— START OF ENTRIES SHOWN —

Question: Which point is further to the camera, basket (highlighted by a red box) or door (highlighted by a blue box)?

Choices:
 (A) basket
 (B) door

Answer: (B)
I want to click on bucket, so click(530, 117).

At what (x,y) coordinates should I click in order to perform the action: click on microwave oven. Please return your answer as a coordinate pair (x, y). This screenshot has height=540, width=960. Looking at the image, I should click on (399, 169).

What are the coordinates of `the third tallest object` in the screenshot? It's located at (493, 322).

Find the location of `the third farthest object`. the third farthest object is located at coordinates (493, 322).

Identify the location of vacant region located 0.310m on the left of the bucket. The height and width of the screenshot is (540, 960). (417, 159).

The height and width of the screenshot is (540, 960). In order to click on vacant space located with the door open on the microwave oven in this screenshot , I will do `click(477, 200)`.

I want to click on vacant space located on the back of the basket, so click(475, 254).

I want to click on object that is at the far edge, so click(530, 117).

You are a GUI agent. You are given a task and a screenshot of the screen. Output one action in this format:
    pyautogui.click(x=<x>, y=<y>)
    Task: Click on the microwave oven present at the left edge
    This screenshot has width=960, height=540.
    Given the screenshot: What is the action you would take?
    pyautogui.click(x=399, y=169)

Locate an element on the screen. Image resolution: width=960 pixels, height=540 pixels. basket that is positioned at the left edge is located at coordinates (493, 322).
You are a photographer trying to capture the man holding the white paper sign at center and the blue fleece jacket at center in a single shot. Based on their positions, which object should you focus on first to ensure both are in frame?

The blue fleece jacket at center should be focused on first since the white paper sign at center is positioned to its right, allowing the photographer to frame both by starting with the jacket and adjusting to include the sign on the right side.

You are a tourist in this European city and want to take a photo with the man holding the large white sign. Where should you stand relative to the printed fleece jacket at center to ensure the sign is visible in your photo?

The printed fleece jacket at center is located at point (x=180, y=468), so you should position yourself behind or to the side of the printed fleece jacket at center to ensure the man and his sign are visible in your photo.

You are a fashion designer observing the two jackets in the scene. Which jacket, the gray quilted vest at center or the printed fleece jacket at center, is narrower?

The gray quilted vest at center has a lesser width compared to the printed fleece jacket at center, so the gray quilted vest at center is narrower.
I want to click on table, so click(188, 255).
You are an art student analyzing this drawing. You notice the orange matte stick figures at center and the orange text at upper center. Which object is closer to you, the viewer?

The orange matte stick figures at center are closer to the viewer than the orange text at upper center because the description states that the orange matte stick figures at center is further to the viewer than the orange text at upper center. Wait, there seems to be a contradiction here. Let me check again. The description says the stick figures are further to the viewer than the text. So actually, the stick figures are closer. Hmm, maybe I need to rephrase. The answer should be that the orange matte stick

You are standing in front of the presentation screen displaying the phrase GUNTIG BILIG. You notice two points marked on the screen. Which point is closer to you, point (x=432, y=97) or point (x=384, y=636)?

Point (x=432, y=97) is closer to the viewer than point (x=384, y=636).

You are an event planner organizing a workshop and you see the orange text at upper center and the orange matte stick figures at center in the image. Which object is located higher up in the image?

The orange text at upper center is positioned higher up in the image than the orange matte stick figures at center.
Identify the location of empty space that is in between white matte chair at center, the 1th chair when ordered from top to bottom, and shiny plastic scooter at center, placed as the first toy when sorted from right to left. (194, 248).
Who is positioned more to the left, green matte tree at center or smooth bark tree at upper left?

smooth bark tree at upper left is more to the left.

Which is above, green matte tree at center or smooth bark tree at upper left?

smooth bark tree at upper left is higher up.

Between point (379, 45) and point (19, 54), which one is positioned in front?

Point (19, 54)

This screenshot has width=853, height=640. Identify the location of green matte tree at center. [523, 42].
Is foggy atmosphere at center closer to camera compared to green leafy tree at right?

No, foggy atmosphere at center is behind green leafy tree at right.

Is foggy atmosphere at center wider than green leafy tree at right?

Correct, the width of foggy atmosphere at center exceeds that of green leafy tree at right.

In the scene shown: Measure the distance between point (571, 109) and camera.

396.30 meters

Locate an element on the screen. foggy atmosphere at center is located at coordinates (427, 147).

— END OF ENTRIES SHOWN —

TO DO: Could you print all of the rows above again, word for word and unchanged?

ANSWER IN FULL:
Question: Which point is further to the camera, basket (highlighted by a red box) or door (highlighted by a blue box)?

Choices:
 (A) basket
 (B) door

Answer: (B)
I want to click on bucket, so click(530, 117).

At what (x,y) coordinates should I click in order to perform the action: click on microwave oven. Please return your answer as a coordinate pair (x, y). This screenshot has height=540, width=960. Looking at the image, I should click on (399, 169).

What are the coordinates of `the third tallest object` in the screenshot? It's located at (493, 322).

Find the location of `the third farthest object`. the third farthest object is located at coordinates (493, 322).

Identify the location of vacant region located 0.310m on the left of the bucket. The height and width of the screenshot is (540, 960). (417, 159).

The height and width of the screenshot is (540, 960). In order to click on vacant space located with the door open on the microwave oven in this screenshot , I will do `click(477, 200)`.

I want to click on vacant space located on the back of the basket, so click(475, 254).

I want to click on object that is at the far edge, so click(530, 117).

You are a GUI agent. You are given a task and a screenshot of the screen. Output one action in this format:
    pyautogui.click(x=<x>, y=<y>)
    Task: Click on the microwave oven present at the left edge
    This screenshot has width=960, height=540.
    Given the screenshot: What is the action you would take?
    pyautogui.click(x=399, y=169)

Locate an element on the screen. Image resolution: width=960 pixels, height=540 pixels. basket that is positioned at the left edge is located at coordinates (493, 322).
You are a photographer trying to capture the man holding the white paper sign at center and the blue fleece jacket at center in a single shot. Based on their positions, which object should you focus on first to ensure both are in frame?

The blue fleece jacket at center should be focused on first since the white paper sign at center is positioned to its right, allowing the photographer to frame both by starting with the jacket and adjusting to include the sign on the right side.

You are a tourist in this European city and want to take a photo with the man holding the large white sign. Where should you stand relative to the printed fleece jacket at center to ensure the sign is visible in your photo?

The printed fleece jacket at center is located at point (x=180, y=468), so you should position yourself behind or to the side of the printed fleece jacket at center to ensure the man and his sign are visible in your photo.

You are a fashion designer observing the two jackets in the scene. Which jacket, the gray quilted vest at center or the printed fleece jacket at center, is narrower?

The gray quilted vest at center has a lesser width compared to the printed fleece jacket at center, so the gray quilted vest at center is narrower.
I want to click on table, so click(188, 255).
You are an art student analyzing this drawing. You notice the orange matte stick figures at center and the orange text at upper center. Which object is closer to you, the viewer?

The orange matte stick figures at center are closer to the viewer than the orange text at upper center because the description states that the orange matte stick figures at center is further to the viewer than the orange text at upper center. Wait, there seems to be a contradiction here. Let me check again. The description says the stick figures are further to the viewer than the text. So actually, the stick figures are closer. Hmm, maybe I need to rephrase. The answer should be that the orange matte stick

You are standing in front of the presentation screen displaying the phrase GUNTIG BILIG. You notice two points marked on the screen. Which point is closer to you, point (x=432, y=97) or point (x=384, y=636)?

Point (x=432, y=97) is closer to the viewer than point (x=384, y=636).

You are an event planner organizing a workshop and you see the orange text at upper center and the orange matte stick figures at center in the image. Which object is located higher up in the image?

The orange text at upper center is positioned higher up in the image than the orange matte stick figures at center.
Identify the location of empty space that is in between white matte chair at center, the 1th chair when ordered from top to bottom, and shiny plastic scooter at center, placed as the first toy when sorted from right to left. (194, 248).
Who is positioned more to the left, green matte tree at center or smooth bark tree at upper left?

smooth bark tree at upper left is more to the left.

Which is above, green matte tree at center or smooth bark tree at upper left?

smooth bark tree at upper left is higher up.

Between point (379, 45) and point (19, 54), which one is positioned in front?

Point (19, 54)

This screenshot has width=853, height=640. Identify the location of green matte tree at center. [523, 42].
Is foggy atmosphere at center closer to camera compared to green leafy tree at right?

No, foggy atmosphere at center is behind green leafy tree at right.

Is foggy atmosphere at center wider than green leafy tree at right?

Correct, the width of foggy atmosphere at center exceeds that of green leafy tree at right.

In the scene shown: Measure the distance between point (571, 109) and camera.

396.30 meters

Locate an element on the screen. foggy atmosphere at center is located at coordinates (427, 147).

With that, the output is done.